Coordinate-based change listings:

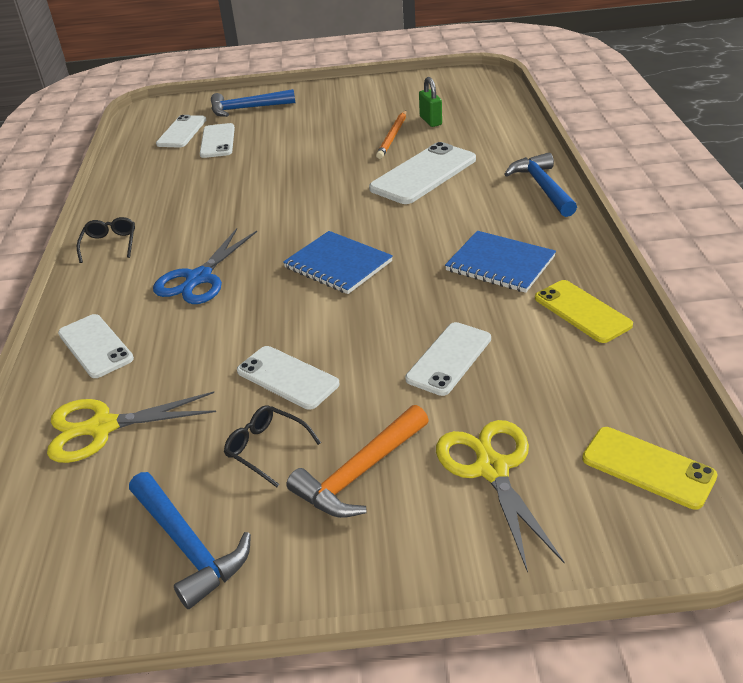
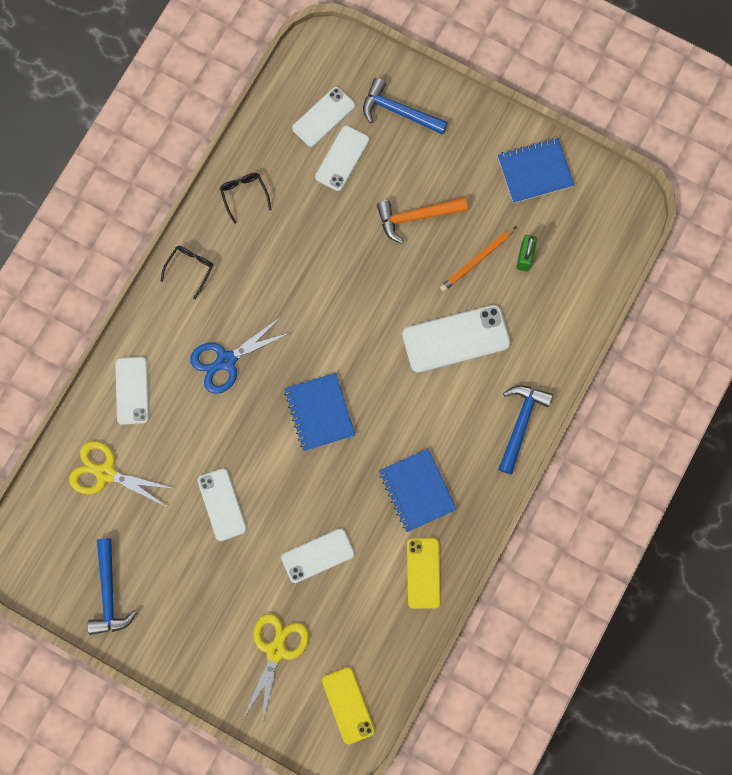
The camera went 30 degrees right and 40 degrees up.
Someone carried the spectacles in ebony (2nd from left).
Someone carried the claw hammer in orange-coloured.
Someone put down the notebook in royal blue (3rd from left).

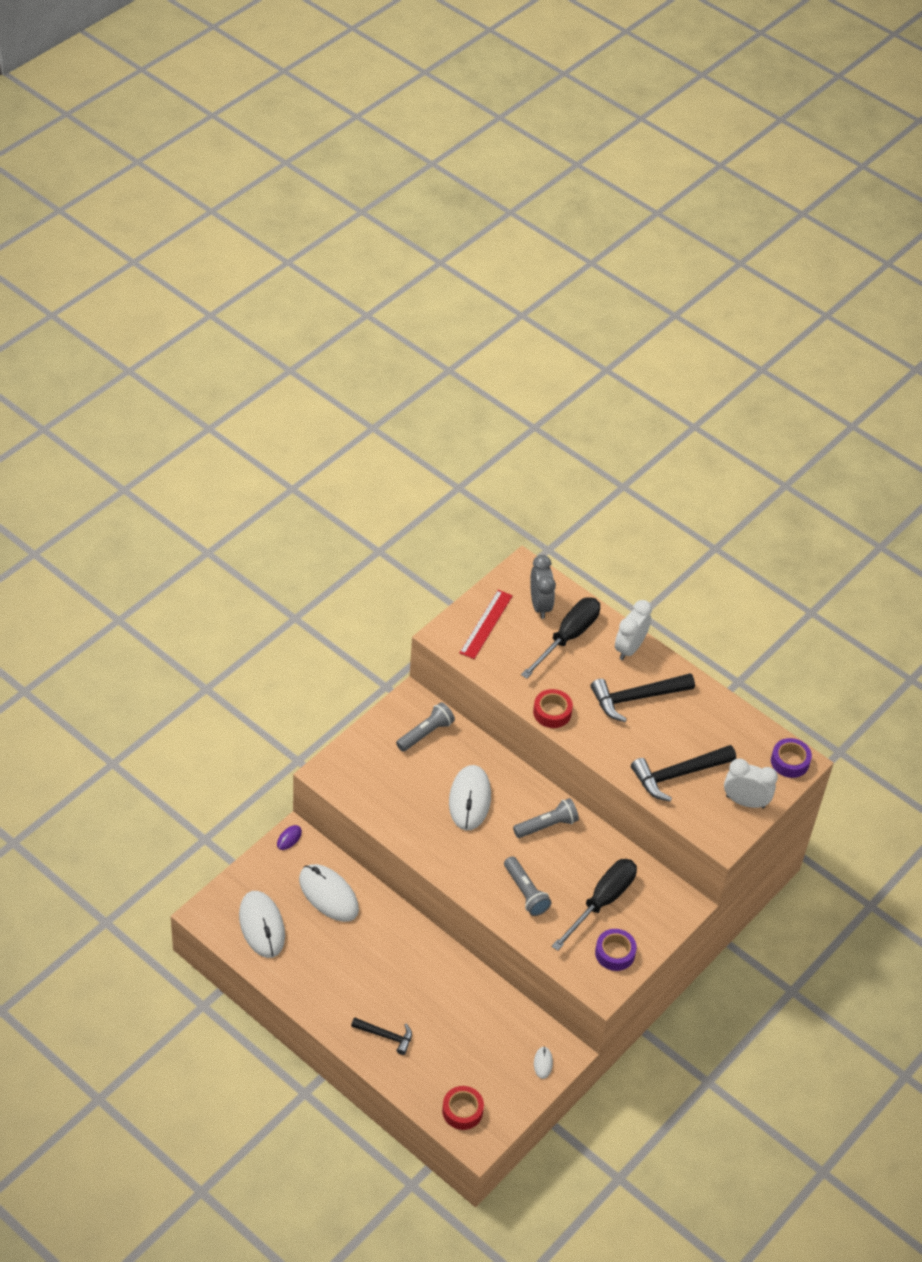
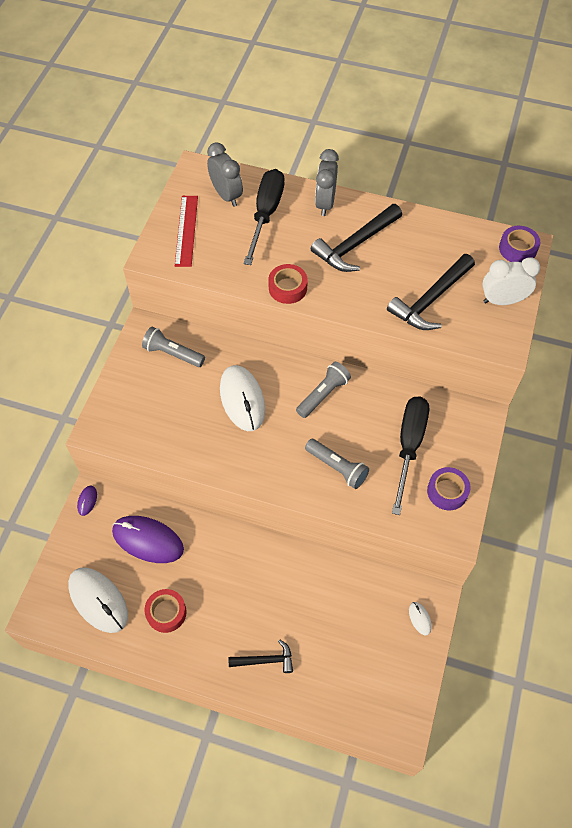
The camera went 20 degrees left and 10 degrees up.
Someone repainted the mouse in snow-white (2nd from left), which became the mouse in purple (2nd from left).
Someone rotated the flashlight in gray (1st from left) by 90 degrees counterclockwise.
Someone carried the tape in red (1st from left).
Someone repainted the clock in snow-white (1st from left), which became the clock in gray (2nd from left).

Exercise brief: Quote every entry exactly, with the pictures omitted.

Written response:
The camera went 30 degrees right and 40 degrees up.
Someone carried the spectacles in ebony (2nd from left).
Someone carried the claw hammer in orange-coloured.
Someone put down the notebook in royal blue (3rd from left).

The camera went 20 degrees left and 10 degrees up.
Someone repainted the mouse in snow-white (2nd from left), which became the mouse in purple (2nd from left).
Someone rotated the flashlight in gray (1st from left) by 90 degrees counterclockwise.
Someone carried the tape in red (1st from left).
Someone repainted the clock in snow-white (1st from left), which became the clock in gray (2nd from left).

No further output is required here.